[Shape position updates]
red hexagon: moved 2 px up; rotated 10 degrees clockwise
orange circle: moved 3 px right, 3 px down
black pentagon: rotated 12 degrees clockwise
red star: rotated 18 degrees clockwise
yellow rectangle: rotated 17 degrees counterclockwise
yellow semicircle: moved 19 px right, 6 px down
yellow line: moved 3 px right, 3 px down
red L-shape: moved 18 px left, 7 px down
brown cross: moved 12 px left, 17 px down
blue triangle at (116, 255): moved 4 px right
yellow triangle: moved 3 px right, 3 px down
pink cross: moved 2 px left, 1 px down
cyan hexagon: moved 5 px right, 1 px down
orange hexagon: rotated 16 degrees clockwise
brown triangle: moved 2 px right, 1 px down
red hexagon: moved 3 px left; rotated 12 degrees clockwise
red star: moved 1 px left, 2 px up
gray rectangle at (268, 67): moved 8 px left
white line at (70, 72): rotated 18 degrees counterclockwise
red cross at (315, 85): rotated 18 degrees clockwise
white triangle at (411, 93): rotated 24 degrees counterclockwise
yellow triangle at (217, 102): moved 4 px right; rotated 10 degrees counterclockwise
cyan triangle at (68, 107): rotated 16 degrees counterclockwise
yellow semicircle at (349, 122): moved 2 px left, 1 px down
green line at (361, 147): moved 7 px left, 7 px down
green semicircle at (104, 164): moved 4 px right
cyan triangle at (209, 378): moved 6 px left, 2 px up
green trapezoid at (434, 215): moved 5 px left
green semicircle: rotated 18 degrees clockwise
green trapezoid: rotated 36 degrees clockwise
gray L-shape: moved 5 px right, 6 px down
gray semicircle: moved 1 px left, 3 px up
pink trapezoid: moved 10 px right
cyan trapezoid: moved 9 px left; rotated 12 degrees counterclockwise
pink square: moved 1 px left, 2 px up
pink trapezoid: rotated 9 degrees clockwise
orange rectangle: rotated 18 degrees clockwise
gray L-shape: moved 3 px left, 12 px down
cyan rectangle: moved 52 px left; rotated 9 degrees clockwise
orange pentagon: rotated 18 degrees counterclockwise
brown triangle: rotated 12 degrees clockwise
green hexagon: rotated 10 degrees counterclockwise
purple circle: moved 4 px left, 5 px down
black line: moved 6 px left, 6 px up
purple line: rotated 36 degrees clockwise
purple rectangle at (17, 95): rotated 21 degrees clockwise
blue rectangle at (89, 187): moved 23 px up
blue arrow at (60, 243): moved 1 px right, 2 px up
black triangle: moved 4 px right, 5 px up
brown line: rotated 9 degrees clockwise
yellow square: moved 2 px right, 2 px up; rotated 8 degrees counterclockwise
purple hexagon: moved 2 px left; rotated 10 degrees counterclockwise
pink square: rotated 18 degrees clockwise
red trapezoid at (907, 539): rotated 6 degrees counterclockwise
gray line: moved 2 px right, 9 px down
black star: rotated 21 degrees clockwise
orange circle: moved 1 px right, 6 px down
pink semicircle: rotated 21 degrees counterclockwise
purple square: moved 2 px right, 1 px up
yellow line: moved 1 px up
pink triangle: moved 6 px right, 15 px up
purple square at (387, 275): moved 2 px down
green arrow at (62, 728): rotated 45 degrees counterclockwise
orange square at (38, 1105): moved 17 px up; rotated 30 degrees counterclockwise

EXERCISE: Copy every line of the records above, starting with the first, up to and including the line containing "yellow line: moved 3 px right, 3 px down".

ANSWER SPACE:
red hexagon: moved 2 px up; rotated 10 degrees clockwise
orange circle: moved 3 px right, 3 px down
black pentagon: rotated 12 degrees clockwise
red star: rotated 18 degrees clockwise
yellow rectangle: rotated 17 degrees counterclockwise
yellow semicircle: moved 19 px right, 6 px down
yellow line: moved 3 px right, 3 px down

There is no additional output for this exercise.